== Segment start ==

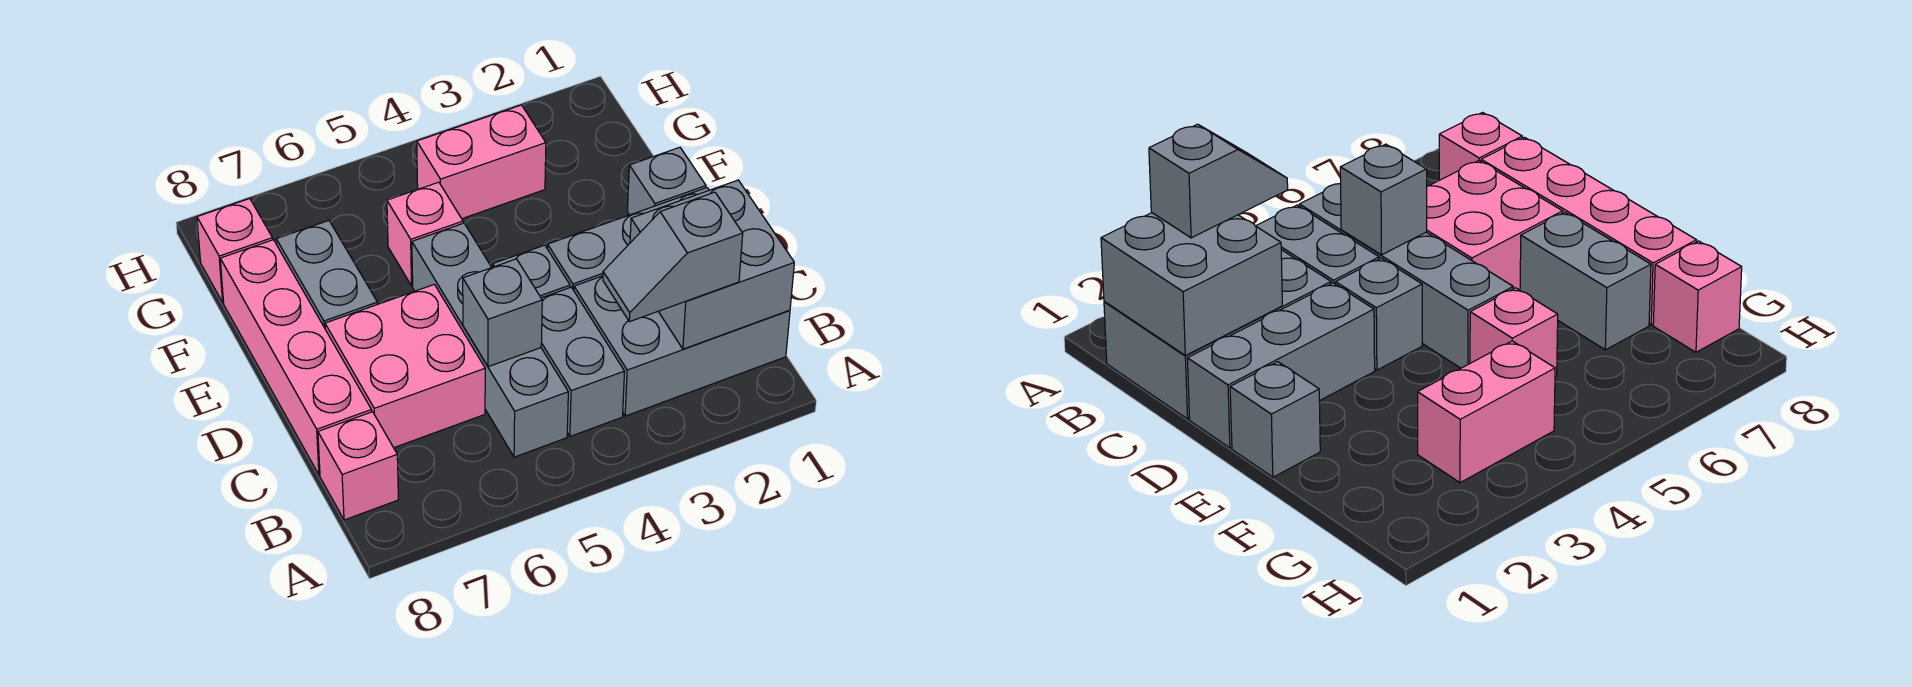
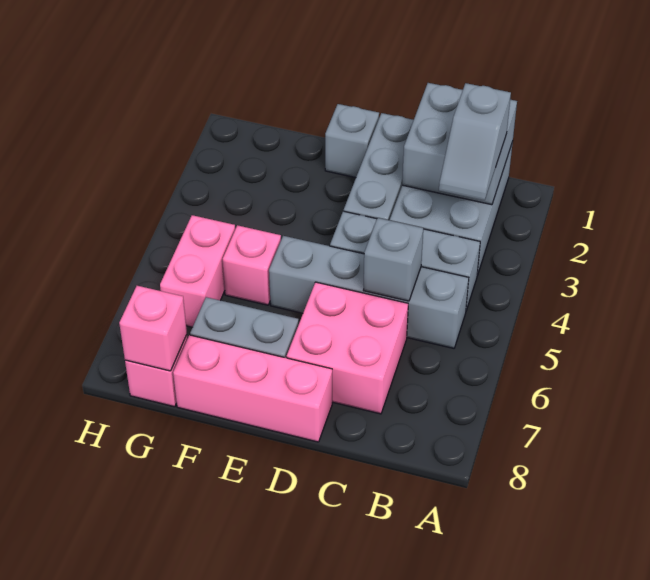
pink 1x1 brick [318,412,398,520] -> pink 1x1 brick moved to [119,286,187,371]
pink 1x4 brick [220,240,372,475] -> pink 1x3 brick [173,335,332,442]
pink 1x2 brick [417,105,546,219] -> pink 1x2 brick moved to [160,215,235,327]

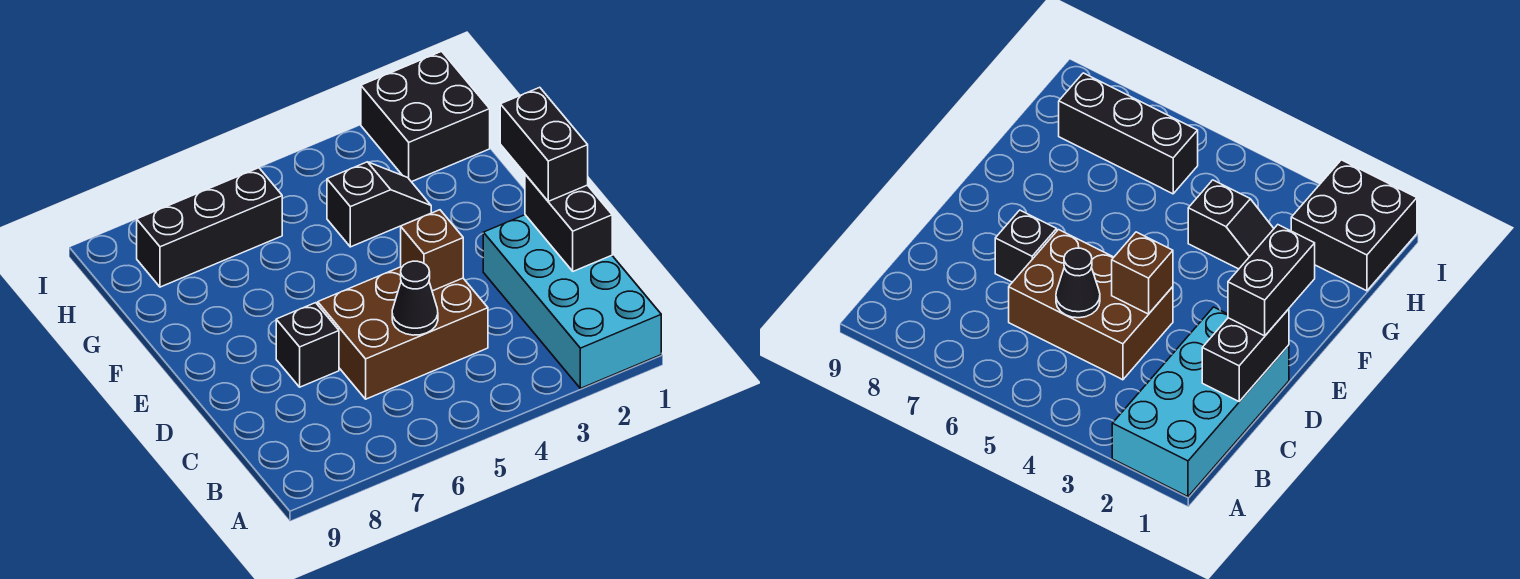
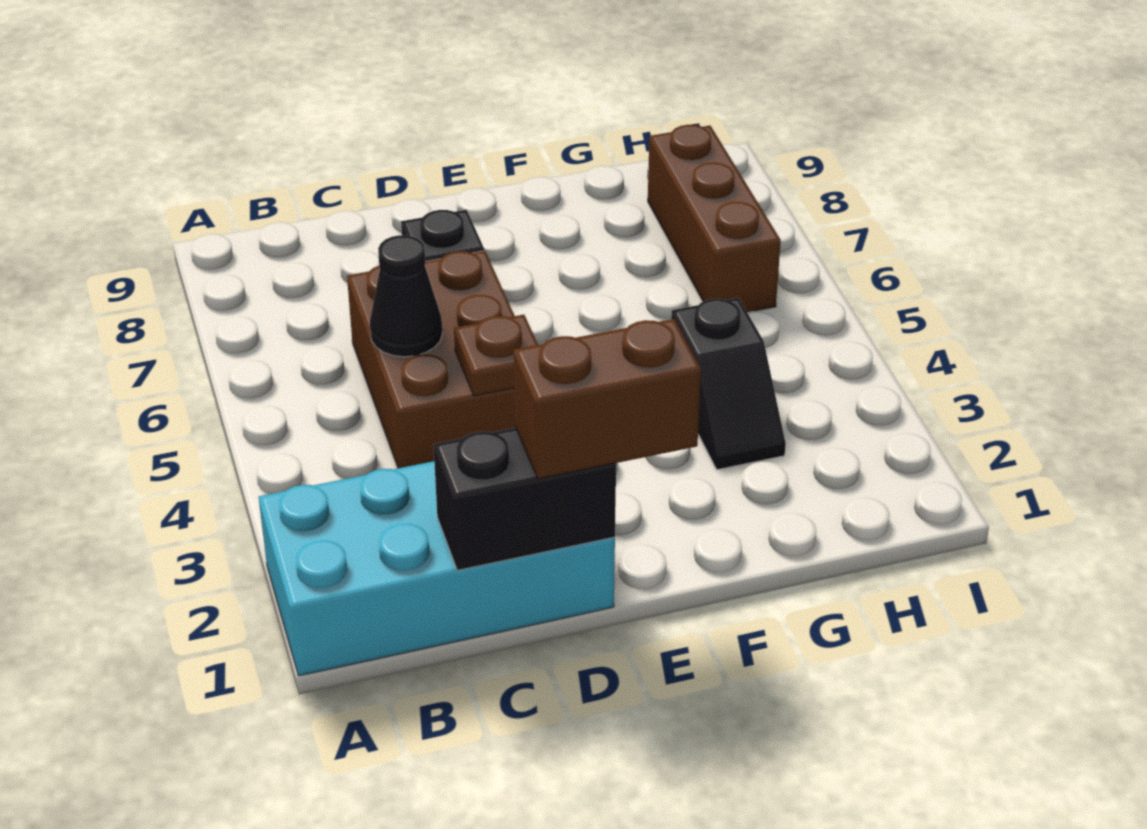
black 1x2 brick [500,87,588,201] -> brown 1x2 brick [514,319,701,479]
brown 1x1 brick [401,210,463,291] -> brown 1x1 plate [454,315,538,396]
black 2x2 brick [361,51,490,182] -> none
black 1x3 brick [137,168,282,287] -> brown 1x3 brick [648,125,781,312]

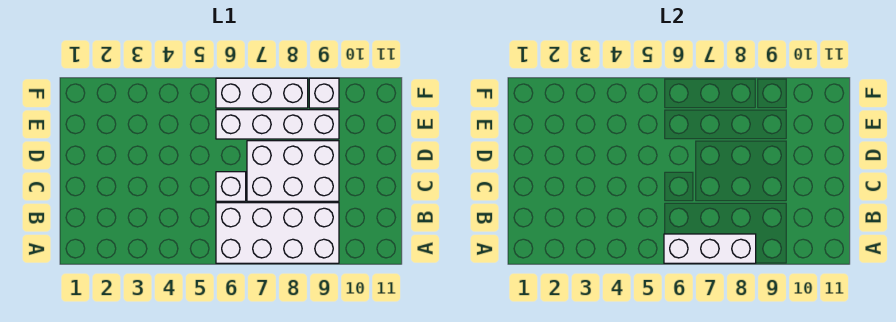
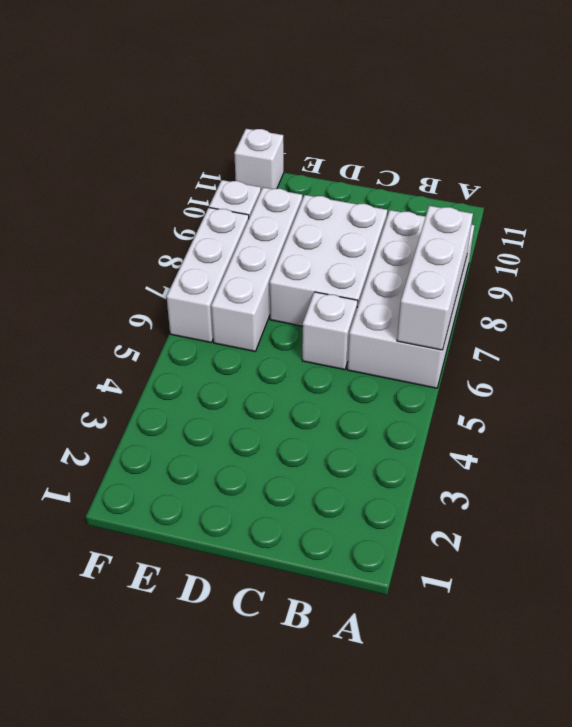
none -> white 1x1 brick [234,129,284,190]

== Segment end ==

**Exercise description**
If the word "black" is on a line above, return that line.

**Answer area**
black 1x2 brick [500,87,588,201] -> brown 1x2 brick [514,319,701,479]
black 2x2 brick [361,51,490,182] -> none
black 1x3 brick [137,168,282,287] -> brown 1x3 brick [648,125,781,312]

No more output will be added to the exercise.